WORK TO COMPLETE
Your answer should be only the lines below from the one with "TurquoiseGoblet (2nd from left)" to the one with "TurquoiseSpool (2nd from left)", repeated exactly, ends included.

DATA FOR PROCESSING
===
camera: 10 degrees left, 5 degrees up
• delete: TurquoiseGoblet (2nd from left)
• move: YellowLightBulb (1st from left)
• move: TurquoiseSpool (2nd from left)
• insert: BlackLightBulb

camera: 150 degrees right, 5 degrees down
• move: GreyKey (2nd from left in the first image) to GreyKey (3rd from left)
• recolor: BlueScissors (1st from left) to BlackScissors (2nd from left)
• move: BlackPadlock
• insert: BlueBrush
===
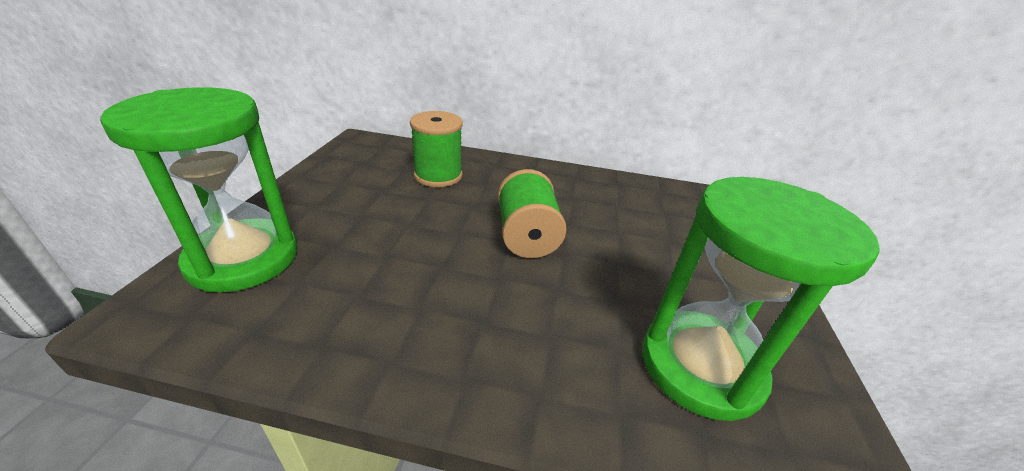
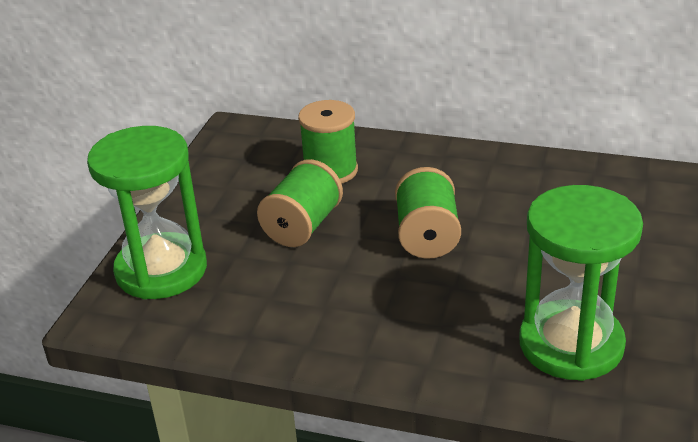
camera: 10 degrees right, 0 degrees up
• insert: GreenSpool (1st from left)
===
SOLUTION FOR THIS TASK
• delete: TurquoiseGoblet (2nd from left)
• move: YellowLightBulb (1st from left)
• move: TurquoiseSpool (2nd from left)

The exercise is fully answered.